* _MATERIAL PROVIDED_
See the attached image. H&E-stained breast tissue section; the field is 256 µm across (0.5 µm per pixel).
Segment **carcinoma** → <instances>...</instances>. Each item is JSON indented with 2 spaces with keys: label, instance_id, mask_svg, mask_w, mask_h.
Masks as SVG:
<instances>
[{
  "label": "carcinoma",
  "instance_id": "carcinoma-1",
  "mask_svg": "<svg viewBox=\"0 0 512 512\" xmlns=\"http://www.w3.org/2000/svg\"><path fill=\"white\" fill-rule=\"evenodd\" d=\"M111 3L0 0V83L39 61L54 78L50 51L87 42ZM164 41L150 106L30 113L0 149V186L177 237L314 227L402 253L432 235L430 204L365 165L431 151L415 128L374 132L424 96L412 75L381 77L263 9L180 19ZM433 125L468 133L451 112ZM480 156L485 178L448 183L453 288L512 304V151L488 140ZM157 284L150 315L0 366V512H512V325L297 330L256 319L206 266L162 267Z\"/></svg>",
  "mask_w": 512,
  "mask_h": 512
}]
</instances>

* _SHORT TASK_
Output the records verbatim, from the first line to the last.

* _WRITTEN RESPONSE_
See the attached image. H&E-stained breast tissue section; the field is 256 µm across (0.5 µm per pixel).
Segment **carcinoma** → <instances>...</instances>. Each item is JSON indented with 2 spaces with keys: label, instance_id, mask_svg, mask_w, mask_h.
Masks as SVG:
<instances>
[{
  "label": "carcinoma",
  "instance_id": "carcinoma-1",
  "mask_svg": "<svg viewBox=\"0 0 512 512\" xmlns=\"http://www.w3.org/2000/svg\"><path fill=\"white\" fill-rule=\"evenodd\" d=\"M111 3L0 0V83L39 61L54 78L50 51L87 42ZM164 41L150 106L30 113L0 149V186L177 237L314 227L402 253L432 235L430 204L365 165L431 151L415 128L374 132L424 96L412 75L381 77L263 9L180 19ZM433 125L468 133L451 112ZM480 156L485 178L448 183L453 288L512 304V151L488 140ZM157 284L150 315L0 366V512H512V325L297 330L256 319L206 266L162 267Z\"/></svg>",
  "mask_w": 512,
  "mask_h": 512
}]
</instances>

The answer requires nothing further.